## EXERCISE
Only the lines from the top of the following listing through the line with "pink glasses: 1 -> 2" belong in your answer, exactly as written.

···

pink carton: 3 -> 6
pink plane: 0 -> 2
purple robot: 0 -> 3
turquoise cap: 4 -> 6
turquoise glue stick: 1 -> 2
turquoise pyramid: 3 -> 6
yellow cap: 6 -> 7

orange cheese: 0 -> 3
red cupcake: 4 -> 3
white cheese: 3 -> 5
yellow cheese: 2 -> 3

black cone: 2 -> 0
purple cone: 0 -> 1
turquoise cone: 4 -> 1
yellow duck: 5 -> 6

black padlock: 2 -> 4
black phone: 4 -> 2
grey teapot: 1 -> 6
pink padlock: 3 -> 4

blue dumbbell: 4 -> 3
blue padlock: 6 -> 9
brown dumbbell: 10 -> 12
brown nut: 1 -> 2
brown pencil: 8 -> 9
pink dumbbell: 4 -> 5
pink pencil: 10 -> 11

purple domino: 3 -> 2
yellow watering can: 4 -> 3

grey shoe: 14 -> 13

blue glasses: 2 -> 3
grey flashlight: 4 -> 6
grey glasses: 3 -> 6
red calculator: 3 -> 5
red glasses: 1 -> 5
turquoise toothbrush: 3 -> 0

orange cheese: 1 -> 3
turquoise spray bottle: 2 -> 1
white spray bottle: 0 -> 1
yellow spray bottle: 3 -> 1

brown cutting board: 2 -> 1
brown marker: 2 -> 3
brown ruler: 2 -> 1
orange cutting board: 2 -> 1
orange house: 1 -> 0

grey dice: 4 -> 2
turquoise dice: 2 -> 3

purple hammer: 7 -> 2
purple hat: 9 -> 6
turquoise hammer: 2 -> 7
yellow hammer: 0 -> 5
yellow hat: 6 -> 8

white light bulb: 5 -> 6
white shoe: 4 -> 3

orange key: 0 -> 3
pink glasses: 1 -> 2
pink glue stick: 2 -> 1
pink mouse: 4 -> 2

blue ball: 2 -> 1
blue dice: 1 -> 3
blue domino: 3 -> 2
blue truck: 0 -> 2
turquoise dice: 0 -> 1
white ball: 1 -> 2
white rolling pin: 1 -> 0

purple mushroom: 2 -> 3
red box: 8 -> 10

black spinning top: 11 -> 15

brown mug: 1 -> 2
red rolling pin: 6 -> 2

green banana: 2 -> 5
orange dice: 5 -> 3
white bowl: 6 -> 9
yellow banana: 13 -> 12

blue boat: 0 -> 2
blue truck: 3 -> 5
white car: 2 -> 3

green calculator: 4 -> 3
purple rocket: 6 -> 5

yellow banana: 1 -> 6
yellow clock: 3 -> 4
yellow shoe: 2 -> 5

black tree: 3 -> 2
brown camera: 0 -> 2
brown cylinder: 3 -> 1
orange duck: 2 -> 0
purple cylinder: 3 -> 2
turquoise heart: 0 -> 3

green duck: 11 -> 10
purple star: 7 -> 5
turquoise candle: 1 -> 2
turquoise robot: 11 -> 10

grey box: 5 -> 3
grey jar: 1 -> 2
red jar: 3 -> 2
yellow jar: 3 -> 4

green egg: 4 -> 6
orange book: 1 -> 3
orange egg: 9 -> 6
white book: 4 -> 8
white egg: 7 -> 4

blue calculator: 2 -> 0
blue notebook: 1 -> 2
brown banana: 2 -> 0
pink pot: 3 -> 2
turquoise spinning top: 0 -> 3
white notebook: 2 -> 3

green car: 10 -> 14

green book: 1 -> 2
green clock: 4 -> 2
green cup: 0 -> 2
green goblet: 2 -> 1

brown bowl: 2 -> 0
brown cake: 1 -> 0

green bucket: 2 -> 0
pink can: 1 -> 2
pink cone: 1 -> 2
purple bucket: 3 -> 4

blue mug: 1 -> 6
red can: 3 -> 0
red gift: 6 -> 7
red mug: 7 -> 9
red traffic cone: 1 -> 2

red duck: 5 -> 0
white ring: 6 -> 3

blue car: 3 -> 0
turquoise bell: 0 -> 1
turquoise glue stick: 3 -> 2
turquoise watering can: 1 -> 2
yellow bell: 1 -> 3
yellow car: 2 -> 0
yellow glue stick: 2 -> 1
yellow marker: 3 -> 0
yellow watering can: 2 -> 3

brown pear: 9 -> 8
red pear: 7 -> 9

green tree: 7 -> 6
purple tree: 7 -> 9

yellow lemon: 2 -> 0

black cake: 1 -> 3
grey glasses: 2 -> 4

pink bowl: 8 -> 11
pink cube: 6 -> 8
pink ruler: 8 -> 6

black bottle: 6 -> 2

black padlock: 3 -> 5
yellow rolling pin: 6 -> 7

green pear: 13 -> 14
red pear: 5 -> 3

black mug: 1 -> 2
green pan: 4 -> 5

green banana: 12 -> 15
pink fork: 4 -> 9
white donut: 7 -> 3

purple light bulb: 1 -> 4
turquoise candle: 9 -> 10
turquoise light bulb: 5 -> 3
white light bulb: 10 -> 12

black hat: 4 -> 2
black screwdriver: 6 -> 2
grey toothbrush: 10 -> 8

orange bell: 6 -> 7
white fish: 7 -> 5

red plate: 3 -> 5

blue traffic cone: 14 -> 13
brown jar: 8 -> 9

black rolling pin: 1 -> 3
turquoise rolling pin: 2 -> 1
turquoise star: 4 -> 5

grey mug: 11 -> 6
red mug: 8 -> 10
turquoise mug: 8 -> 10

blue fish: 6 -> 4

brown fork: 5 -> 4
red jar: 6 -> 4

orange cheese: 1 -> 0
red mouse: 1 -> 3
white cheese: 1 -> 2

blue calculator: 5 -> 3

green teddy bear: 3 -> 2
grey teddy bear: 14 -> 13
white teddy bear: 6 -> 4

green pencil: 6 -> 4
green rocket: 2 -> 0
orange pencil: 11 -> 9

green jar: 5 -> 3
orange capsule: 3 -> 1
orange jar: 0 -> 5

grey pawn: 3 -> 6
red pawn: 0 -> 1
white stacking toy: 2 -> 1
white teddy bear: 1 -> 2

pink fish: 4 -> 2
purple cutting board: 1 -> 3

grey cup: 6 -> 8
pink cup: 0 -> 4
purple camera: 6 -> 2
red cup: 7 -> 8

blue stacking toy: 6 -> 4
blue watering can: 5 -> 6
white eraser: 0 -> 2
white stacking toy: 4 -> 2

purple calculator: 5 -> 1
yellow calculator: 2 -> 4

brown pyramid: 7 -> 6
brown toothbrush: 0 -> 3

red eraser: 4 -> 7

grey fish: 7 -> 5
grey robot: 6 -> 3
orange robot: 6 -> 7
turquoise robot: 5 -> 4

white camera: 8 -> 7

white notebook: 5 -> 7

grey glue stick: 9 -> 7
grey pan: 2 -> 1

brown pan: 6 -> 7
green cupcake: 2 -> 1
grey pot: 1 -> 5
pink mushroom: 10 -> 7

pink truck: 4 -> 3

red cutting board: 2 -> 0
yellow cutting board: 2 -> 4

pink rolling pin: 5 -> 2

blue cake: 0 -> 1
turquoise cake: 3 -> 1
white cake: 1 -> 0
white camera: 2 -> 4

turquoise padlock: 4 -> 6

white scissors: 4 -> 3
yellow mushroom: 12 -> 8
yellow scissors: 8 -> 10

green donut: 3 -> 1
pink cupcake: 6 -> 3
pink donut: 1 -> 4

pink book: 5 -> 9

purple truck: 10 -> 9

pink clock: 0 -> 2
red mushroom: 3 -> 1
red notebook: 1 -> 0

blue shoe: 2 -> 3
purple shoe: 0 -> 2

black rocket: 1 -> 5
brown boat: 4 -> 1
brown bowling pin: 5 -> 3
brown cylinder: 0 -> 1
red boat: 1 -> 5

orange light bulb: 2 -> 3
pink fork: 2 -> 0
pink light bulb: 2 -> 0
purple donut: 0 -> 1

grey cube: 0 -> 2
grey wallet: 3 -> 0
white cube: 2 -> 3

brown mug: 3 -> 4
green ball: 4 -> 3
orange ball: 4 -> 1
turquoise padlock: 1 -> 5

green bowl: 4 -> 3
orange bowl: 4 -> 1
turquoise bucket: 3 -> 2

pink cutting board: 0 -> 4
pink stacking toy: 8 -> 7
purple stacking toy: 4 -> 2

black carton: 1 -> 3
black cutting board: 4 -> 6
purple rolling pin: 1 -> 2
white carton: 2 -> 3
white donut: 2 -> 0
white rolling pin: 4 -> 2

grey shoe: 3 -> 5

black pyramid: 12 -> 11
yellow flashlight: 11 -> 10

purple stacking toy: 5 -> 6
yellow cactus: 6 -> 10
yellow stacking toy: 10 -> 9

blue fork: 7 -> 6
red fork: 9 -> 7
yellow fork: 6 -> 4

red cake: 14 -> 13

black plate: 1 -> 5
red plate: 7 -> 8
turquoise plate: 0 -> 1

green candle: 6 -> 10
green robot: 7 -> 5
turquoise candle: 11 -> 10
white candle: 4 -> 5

···

## SOLUTION TO THIS TASK
pink carton: 3 -> 6
pink plane: 0 -> 2
purple robot: 0 -> 3
turquoise cap: 4 -> 6
turquoise glue stick: 1 -> 2
turquoise pyramid: 3 -> 6
yellow cap: 6 -> 7

orange cheese: 0 -> 3
red cupcake: 4 -> 3
white cheese: 3 -> 5
yellow cheese: 2 -> 3

black cone: 2 -> 0
purple cone: 0 -> 1
turquoise cone: 4 -> 1
yellow duck: 5 -> 6

black padlock: 2 -> 4
black phone: 4 -> 2
grey teapot: 1 -> 6
pink padlock: 3 -> 4

blue dumbbell: 4 -> 3
blue padlock: 6 -> 9
brown dumbbell: 10 -> 12
brown nut: 1 -> 2
brown pencil: 8 -> 9
pink dumbbell: 4 -> 5
pink pencil: 10 -> 11

purple domino: 3 -> 2
yellow watering can: 4 -> 3

grey shoe: 14 -> 13

blue glasses: 2 -> 3
grey flashlight: 4 -> 6
grey glasses: 3 -> 6
red calculator: 3 -> 5
red glasses: 1 -> 5
turquoise toothbrush: 3 -> 0

orange cheese: 1 -> 3
turquoise spray bottle: 2 -> 1
white spray bottle: 0 -> 1
yellow spray bottle: 3 -> 1

brown cutting board: 2 -> 1
brown marker: 2 -> 3
brown ruler: 2 -> 1
orange cutting board: 2 -> 1
orange house: 1 -> 0

grey dice: 4 -> 2
turquoise dice: 2 -> 3

purple hammer: 7 -> 2
purple hat: 9 -> 6
turquoise hammer: 2 -> 7
yellow hammer: 0 -> 5
yellow hat: 6 -> 8

white light bulb: 5 -> 6
white shoe: 4 -> 3

orange key: 0 -> 3
pink glasses: 1 -> 2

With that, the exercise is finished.